What is needed:
Begin at the first line below and copy each line exactly, ending with the line where "U2 pin in-: FB -> GND" appears.

Itemized modification records:
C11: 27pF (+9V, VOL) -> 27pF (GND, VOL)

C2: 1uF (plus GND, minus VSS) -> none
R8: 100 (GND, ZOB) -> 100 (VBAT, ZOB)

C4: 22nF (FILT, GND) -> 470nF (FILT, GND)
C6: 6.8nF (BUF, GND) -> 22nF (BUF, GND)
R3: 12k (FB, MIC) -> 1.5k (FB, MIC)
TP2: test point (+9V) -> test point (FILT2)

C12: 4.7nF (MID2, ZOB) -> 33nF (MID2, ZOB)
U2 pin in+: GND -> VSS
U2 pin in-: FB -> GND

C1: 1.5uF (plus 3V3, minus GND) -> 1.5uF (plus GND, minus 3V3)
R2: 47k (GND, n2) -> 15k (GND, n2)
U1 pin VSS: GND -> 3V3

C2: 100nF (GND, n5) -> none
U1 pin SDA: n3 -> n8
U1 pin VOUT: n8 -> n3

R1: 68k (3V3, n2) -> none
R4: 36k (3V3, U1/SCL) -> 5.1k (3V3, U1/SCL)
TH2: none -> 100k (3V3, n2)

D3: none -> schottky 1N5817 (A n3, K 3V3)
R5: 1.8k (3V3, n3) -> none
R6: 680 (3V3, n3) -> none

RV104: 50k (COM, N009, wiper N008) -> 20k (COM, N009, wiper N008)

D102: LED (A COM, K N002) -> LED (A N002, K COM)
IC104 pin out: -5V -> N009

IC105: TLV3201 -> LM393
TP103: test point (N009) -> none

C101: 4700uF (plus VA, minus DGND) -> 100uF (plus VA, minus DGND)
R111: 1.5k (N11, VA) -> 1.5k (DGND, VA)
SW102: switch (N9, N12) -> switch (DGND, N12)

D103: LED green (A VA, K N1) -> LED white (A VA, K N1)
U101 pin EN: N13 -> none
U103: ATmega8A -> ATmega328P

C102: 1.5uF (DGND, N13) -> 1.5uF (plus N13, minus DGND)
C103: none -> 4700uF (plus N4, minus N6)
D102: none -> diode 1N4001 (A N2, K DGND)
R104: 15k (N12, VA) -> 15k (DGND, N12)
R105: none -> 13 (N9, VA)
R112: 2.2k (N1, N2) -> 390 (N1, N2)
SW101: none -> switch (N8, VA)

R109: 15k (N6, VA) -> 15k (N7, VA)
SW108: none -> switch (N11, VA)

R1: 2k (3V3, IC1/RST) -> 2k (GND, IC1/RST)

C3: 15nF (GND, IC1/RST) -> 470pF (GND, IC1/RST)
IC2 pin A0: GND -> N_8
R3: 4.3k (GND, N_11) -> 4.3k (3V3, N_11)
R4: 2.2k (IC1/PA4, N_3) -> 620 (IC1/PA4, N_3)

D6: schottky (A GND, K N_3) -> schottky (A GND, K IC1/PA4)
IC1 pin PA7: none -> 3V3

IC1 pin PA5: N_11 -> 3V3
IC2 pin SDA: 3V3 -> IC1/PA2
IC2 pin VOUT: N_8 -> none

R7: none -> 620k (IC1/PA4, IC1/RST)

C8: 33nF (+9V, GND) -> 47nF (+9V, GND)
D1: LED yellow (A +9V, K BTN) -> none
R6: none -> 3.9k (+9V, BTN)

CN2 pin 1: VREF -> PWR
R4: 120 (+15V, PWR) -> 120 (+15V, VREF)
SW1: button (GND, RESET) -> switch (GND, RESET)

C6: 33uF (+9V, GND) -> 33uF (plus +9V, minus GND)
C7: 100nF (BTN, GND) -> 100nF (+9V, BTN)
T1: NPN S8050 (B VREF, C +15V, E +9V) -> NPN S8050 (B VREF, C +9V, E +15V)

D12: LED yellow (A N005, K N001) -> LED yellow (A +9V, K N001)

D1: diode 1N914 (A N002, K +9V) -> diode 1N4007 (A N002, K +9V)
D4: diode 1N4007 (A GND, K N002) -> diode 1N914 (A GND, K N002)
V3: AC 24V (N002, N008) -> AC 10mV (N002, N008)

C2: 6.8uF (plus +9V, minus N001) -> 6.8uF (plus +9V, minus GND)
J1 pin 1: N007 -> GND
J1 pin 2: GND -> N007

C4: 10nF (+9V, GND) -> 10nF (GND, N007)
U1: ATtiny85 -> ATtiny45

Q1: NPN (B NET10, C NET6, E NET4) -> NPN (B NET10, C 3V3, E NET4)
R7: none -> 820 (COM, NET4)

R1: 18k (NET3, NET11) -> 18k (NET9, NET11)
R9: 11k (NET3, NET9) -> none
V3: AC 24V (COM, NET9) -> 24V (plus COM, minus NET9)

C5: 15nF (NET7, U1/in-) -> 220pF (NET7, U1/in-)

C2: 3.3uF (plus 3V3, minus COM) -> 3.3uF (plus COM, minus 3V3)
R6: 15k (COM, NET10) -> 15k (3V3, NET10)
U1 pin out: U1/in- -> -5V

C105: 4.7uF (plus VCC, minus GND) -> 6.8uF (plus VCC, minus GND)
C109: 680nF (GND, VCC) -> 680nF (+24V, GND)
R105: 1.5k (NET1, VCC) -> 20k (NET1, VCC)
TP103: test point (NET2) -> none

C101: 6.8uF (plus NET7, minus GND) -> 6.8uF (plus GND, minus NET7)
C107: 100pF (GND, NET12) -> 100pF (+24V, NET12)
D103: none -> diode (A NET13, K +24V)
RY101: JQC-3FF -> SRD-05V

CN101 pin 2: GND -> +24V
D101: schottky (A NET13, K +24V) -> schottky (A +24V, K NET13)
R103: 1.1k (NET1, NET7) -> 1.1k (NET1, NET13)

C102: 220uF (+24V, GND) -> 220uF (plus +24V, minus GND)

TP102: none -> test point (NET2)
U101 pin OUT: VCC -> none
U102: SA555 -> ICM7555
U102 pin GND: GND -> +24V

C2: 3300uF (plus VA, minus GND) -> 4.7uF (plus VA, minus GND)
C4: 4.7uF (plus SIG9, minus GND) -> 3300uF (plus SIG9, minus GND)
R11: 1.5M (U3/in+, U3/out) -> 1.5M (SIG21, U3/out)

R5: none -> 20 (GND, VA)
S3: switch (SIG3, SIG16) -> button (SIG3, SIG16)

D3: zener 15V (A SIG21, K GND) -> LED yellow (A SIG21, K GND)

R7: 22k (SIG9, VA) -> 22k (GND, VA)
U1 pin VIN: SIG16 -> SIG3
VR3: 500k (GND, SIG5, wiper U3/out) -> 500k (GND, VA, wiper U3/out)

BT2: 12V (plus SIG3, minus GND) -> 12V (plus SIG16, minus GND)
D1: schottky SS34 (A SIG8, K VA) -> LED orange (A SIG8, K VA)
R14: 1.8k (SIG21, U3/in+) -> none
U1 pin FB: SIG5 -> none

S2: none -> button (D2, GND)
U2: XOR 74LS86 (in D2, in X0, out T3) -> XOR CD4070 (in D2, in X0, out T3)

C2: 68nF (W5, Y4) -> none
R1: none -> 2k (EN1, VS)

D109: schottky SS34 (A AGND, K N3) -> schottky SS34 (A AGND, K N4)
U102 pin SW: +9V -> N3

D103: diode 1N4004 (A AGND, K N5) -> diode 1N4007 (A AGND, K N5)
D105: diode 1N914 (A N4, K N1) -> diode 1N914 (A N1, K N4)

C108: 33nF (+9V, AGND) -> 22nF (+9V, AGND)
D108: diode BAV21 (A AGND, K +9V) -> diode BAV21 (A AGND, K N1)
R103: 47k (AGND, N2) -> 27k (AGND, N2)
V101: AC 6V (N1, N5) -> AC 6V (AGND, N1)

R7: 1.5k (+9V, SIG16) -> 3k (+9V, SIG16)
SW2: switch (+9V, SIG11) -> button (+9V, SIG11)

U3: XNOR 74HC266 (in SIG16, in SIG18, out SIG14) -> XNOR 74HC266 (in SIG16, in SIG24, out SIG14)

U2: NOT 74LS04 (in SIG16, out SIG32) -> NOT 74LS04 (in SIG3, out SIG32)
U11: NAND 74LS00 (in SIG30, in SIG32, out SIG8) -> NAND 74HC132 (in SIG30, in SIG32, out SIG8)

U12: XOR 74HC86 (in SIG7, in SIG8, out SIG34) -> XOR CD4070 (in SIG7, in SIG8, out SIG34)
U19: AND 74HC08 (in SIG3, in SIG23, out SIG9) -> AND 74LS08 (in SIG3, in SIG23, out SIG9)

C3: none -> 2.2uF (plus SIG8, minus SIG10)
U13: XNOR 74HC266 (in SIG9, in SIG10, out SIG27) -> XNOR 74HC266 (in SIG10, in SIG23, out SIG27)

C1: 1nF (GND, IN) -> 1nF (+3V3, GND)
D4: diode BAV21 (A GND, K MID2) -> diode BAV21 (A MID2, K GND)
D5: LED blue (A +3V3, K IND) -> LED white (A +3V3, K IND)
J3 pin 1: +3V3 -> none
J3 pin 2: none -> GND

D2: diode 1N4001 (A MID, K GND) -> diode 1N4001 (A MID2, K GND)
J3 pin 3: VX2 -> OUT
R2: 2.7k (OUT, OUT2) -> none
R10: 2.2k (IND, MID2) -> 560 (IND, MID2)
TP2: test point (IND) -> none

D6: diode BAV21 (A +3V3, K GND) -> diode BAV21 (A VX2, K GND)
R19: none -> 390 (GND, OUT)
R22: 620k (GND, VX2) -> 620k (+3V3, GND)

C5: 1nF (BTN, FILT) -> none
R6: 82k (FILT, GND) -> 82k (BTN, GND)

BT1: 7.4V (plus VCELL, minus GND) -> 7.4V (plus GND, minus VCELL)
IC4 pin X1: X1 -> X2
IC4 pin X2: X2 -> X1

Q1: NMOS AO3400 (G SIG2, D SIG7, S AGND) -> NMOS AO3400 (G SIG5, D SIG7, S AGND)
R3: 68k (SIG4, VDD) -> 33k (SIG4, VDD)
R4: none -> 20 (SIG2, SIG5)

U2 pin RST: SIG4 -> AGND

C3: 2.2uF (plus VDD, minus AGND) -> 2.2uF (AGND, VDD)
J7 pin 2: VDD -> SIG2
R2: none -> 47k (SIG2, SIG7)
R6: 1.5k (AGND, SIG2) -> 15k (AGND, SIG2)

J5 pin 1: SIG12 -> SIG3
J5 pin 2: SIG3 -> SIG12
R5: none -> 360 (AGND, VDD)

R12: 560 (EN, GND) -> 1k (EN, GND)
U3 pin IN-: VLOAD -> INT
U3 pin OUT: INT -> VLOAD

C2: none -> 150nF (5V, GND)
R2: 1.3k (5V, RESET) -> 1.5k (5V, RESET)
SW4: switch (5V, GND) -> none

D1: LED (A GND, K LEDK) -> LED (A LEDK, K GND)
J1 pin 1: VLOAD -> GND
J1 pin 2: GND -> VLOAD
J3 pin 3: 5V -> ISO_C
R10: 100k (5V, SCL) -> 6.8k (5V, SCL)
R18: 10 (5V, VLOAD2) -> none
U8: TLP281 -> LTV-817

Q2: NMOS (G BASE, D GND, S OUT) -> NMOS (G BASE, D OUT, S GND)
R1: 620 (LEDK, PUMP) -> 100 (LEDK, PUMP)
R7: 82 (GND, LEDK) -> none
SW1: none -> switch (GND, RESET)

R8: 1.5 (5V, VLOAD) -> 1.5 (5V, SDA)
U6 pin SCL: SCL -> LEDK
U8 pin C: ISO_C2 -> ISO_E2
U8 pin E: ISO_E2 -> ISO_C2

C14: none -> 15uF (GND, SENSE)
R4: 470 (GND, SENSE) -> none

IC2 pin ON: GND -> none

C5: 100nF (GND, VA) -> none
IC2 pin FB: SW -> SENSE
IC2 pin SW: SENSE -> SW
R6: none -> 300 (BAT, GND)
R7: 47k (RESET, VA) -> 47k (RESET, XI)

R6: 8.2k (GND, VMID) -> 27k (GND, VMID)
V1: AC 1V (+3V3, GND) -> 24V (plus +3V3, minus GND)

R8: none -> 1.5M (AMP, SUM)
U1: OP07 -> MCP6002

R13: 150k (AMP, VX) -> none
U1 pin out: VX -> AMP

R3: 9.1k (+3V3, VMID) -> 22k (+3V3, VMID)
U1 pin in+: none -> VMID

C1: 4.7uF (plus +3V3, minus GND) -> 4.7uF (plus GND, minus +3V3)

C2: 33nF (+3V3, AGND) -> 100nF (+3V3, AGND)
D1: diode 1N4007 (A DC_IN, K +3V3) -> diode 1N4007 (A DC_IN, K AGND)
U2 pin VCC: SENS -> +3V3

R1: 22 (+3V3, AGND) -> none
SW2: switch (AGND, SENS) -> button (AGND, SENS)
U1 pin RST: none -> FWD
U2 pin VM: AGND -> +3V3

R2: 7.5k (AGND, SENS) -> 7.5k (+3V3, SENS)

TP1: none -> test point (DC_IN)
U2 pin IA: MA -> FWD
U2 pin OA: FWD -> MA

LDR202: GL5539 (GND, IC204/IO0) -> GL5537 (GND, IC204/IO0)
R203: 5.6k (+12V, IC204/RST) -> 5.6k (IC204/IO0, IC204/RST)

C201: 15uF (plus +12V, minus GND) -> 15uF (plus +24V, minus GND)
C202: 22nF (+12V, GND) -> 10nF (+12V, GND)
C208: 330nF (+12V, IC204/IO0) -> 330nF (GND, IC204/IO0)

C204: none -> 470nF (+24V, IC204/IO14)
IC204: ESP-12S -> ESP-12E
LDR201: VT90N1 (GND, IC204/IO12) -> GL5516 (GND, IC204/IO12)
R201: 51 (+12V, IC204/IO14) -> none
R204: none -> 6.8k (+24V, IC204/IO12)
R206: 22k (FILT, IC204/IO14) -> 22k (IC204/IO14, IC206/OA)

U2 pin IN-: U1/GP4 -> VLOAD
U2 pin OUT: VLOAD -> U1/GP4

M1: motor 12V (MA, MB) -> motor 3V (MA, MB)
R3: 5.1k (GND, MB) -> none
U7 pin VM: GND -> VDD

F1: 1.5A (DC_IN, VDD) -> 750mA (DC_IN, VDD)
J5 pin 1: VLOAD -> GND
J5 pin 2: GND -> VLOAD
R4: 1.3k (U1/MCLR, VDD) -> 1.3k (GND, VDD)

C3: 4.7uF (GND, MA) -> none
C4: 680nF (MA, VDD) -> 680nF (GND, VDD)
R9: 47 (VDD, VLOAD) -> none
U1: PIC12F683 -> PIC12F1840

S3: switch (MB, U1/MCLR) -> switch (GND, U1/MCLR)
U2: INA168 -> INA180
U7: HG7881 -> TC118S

Written answer:
C11: 27pF (+9V, VOL) -> 27pF (GND, VOL)

C2: 1uF (plus GND, minus VSS) -> none
R8: 100 (GND, ZOB) -> 100 (VBAT, ZOB)

C4: 22nF (FILT, GND) -> 470nF (FILT, GND)
C6: 6.8nF (BUF, GND) -> 22nF (BUF, GND)
R3: 12k (FB, MIC) -> 1.5k (FB, MIC)
TP2: test point (+9V) -> test point (FILT2)

C12: 4.7nF (MID2, ZOB) -> 33nF (MID2, ZOB)
U2 pin in+: GND -> VSS
U2 pin in-: FB -> GND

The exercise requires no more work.